### Task material

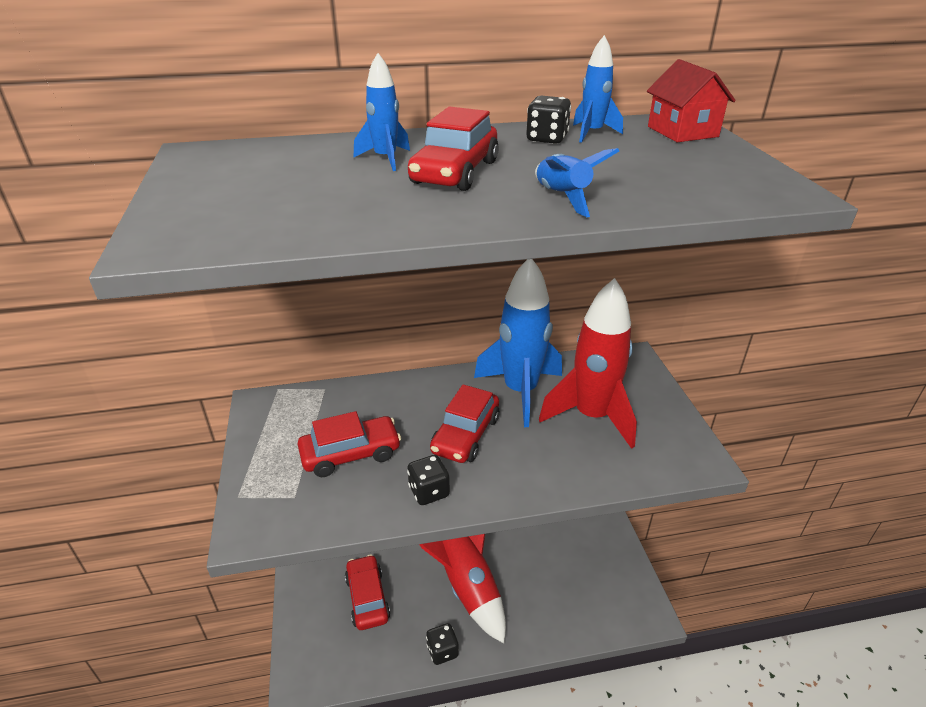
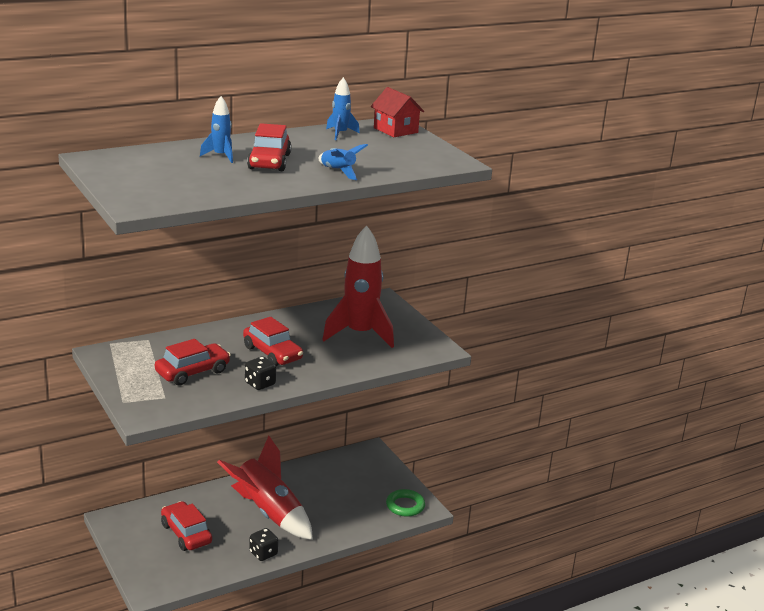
camera: 20 degrees left, 10 degrees down
(465, 435) = (272, 353): red car -> red car turned 45 degrees counterclockwise
(520, 391) = (303, 326): blue rocket -> none
(547, 139) = (313, 139): black dice -> none
(628, 606) = (405, 506): none -> green ring

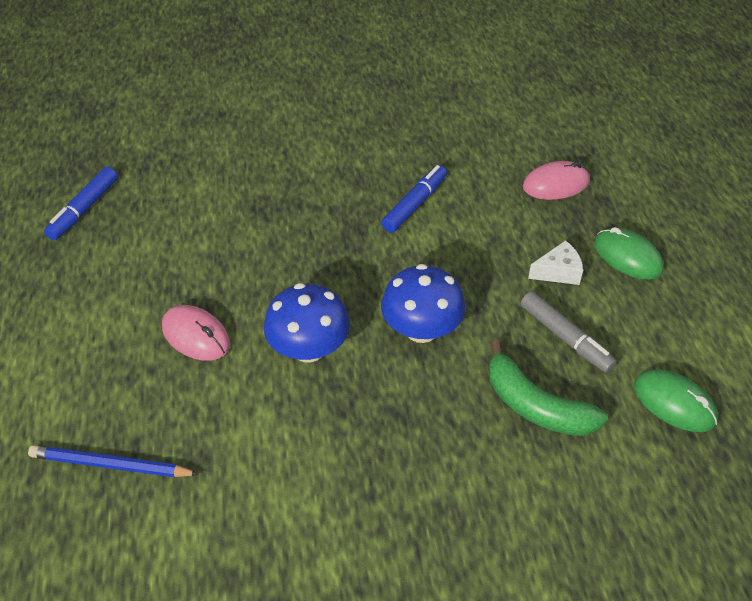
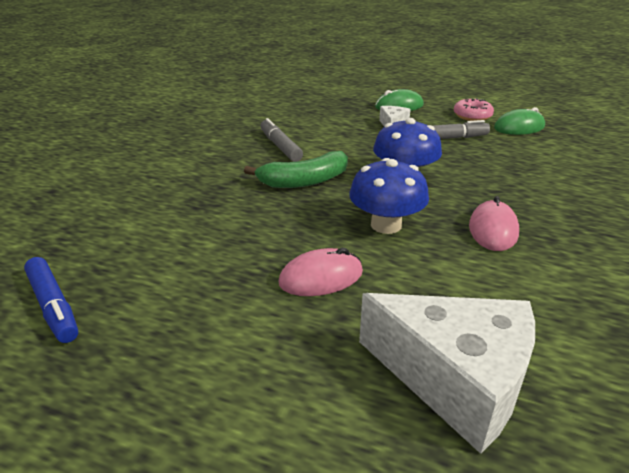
camera: 60 degrees left, 15 degrees down
(111, 465) = (455, 379): blue pencil -> white cheese
(415, 204) = (280, 146): blue marker -> grey marker
(535, 406) = (499, 161): green banana -> green banana (304, 181)
(556, 184) = (318, 105): pink mouse -> pink mouse (493, 229)
(668, 341) = (472, 116): none -> pink donut

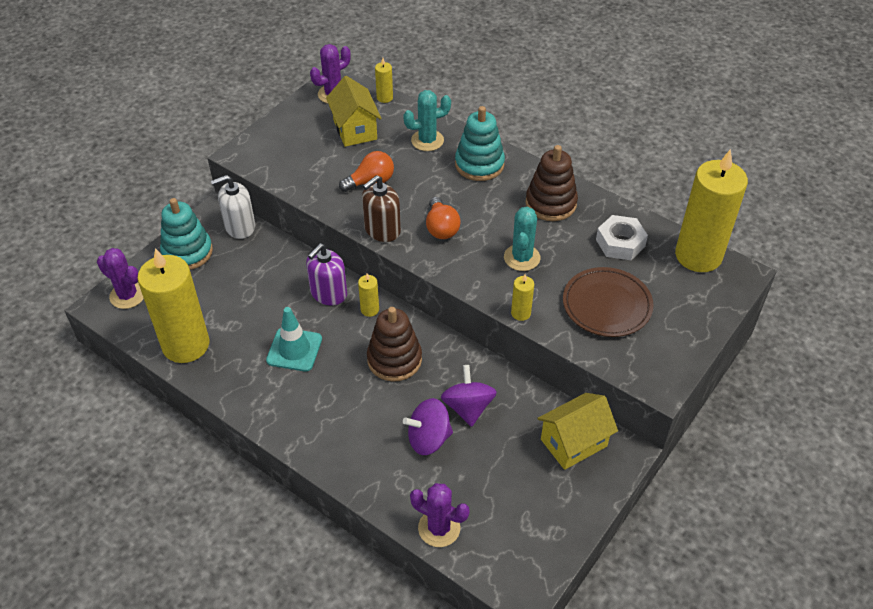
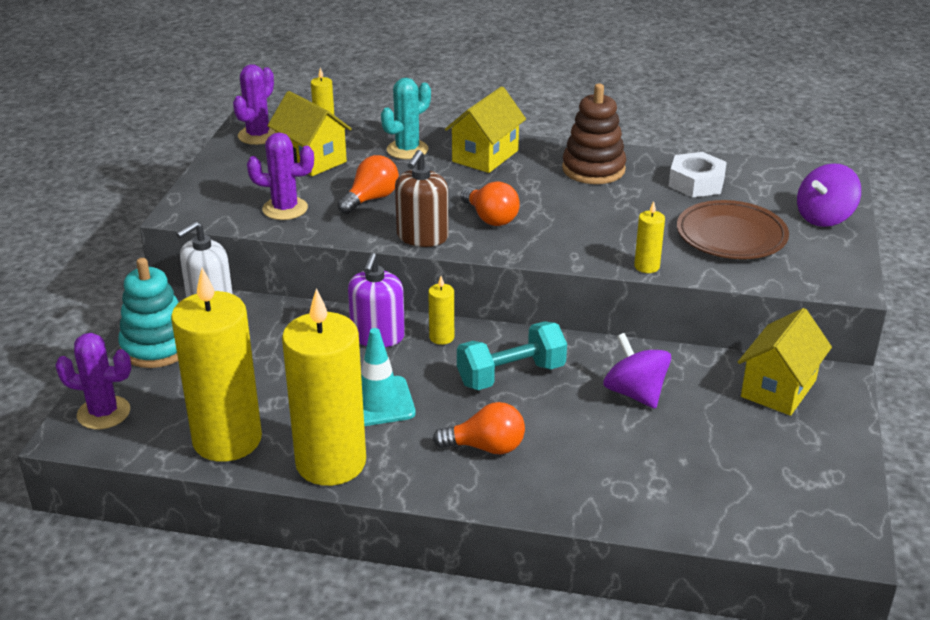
camera: 25 degrees left, 15 degrees down
(338, 413) = (486, 447): none -> orange light bulb
(394, 359) = (511, 375): brown stacking toy -> turquoise dumbbell
(428, 439) = (615, 437): purple spinning top -> purple spinning top (824, 217)
(439, 528) = (701, 518): purple cactus -> purple cactus (285, 209)
(479, 164) = (485, 156): turquoise stacking toy -> yellow house
(522, 258) = (604, 220): turquoise cactus -> none
(698, 255) = (783, 173): yellow candle -> yellow candle (331, 463)

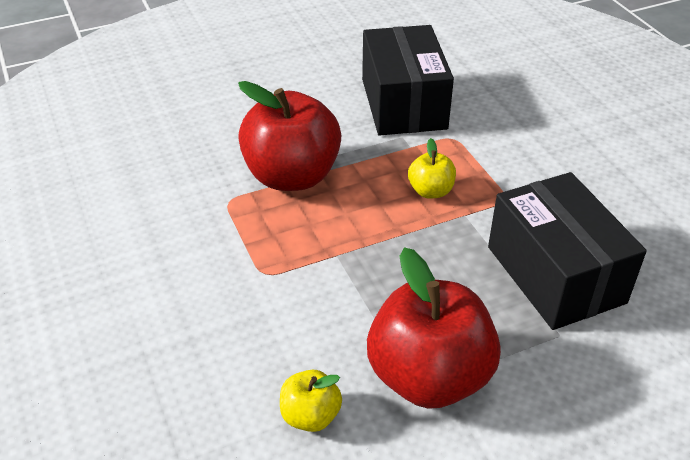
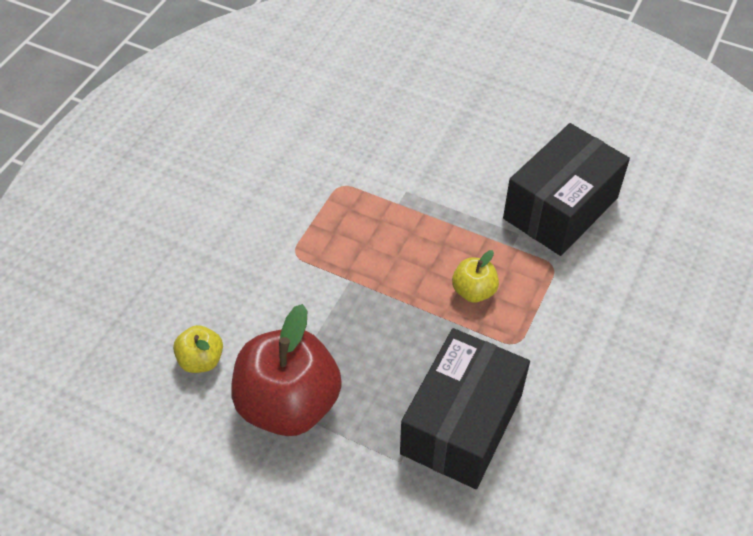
camera: 50 degrees right, 10 degrees up
(292, 176) = (402, 200): red apple -> none

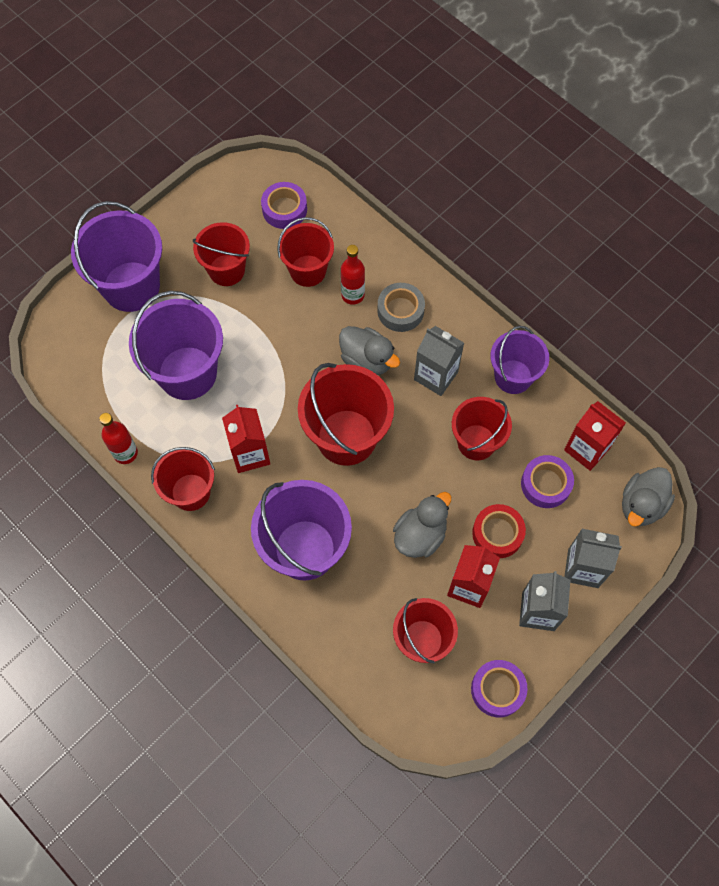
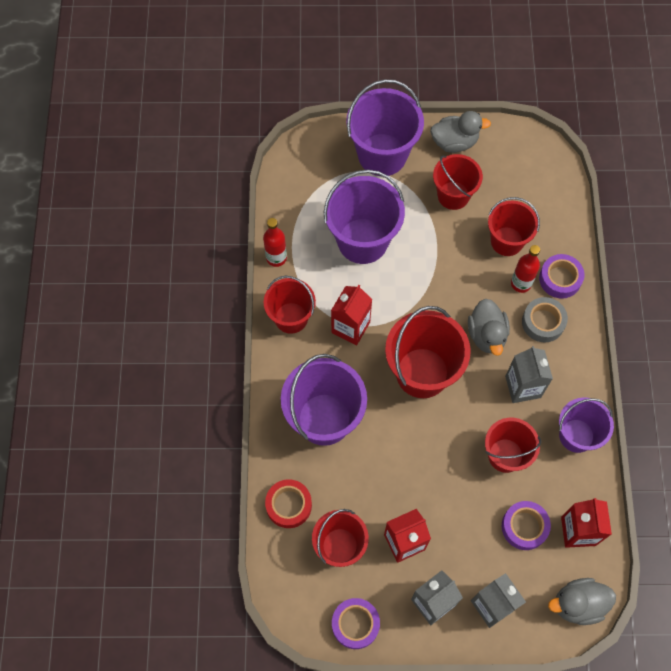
camera: 45 degrees right, 0 degrees up
(284, 209) = (532, 187): purple tape -> purple tape (560, 279)
(420, 535) = (406, 479): grey duck -> grey duck (454, 142)
(497, 533) = (458, 527): red tape -> red tape (289, 505)

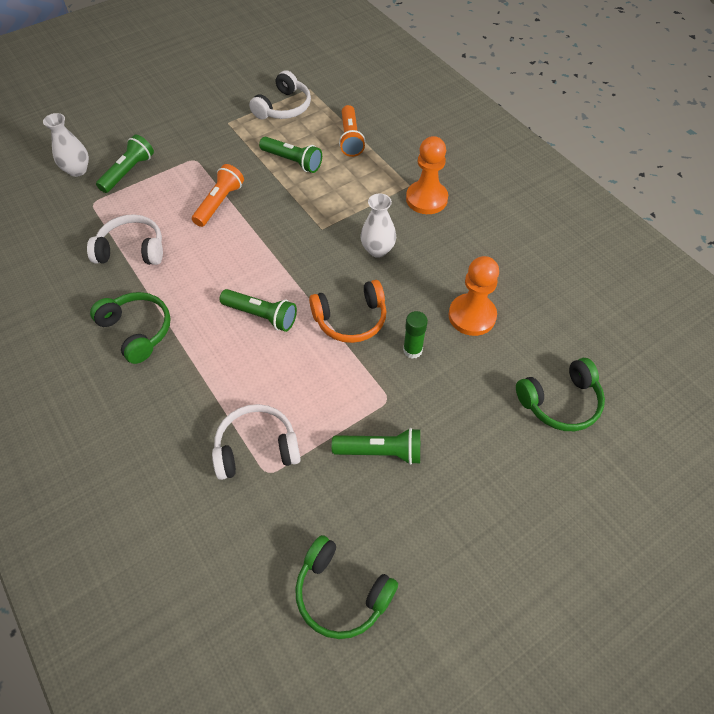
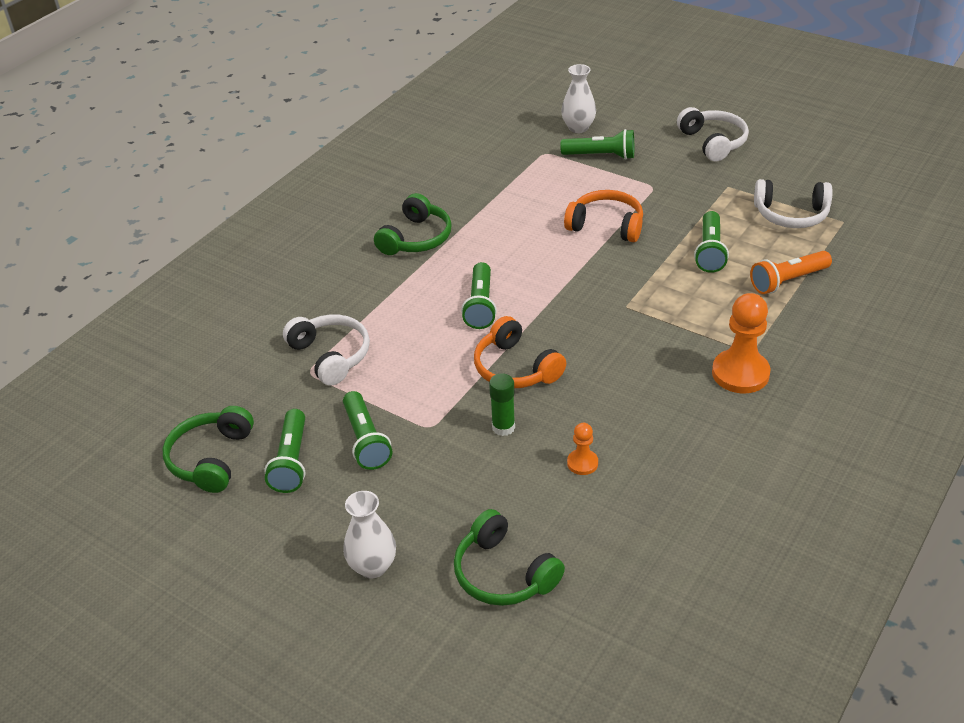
camera: 70 degrees right, 15 degrees down
(132, 250) = (505, 198): white headphones -> white headphones (713, 142)
(220, 203) = (606, 225): orange flashlight -> orange headphones
(377, 250) = (627, 358): white vase -> white vase (373, 566)
(378, 520) = (291, 461): none -> green flashlight
(472, 316) = (582, 463): orange pawn -> orange pawn, size x0.51

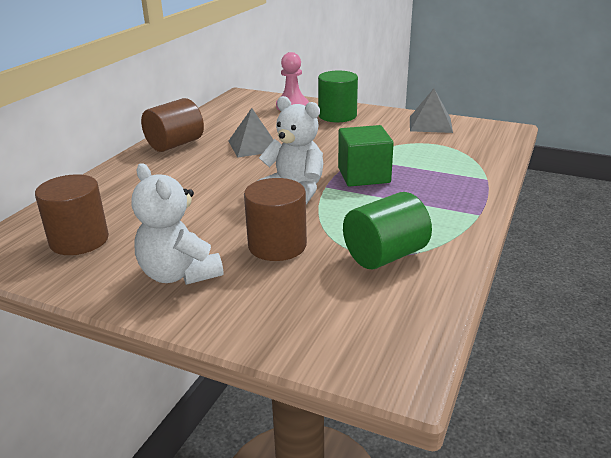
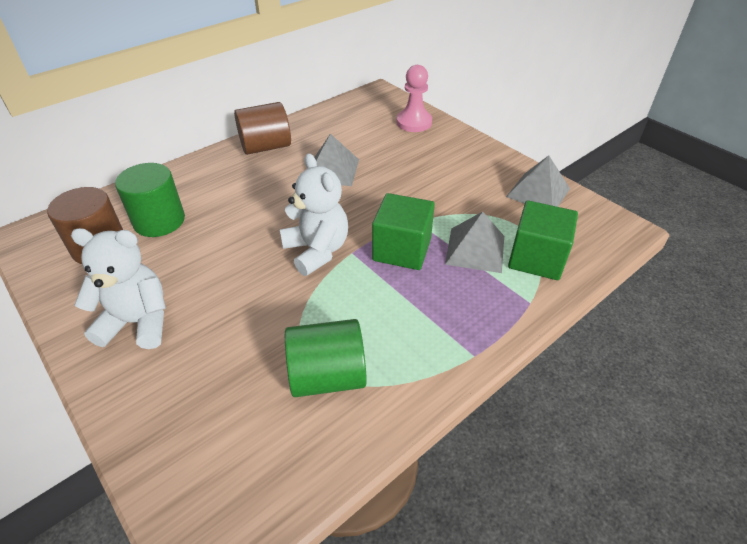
camera: 25 degrees right, 15 degrees up
(179, 274) = (138, 322): white teddy bear -> white teddy bear turned 105 degrees clockwise
(277, 245) = (243, 319): brown cylinder -> none
(337, 116) = (448, 150): green cylinder -> green cylinder (159, 221)
(419, 162) = (475, 249): none -> grey pyramid
(467, 157) = (536, 258): none -> green cube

######

- **Task**: Lines containing the word "green" are to be pulled from the records and copied.

- **Exercise solution**:
(628, 606) = (405, 506): none -> green ring
(535, 406) = (499, 161): green banana -> green banana (304, 181)
(378, 520) = (291, 461): none -> green flashlight
(337, 116) = (448, 150): green cylinder -> green cylinder (159, 221)
(467, 157) = (536, 258): none -> green cube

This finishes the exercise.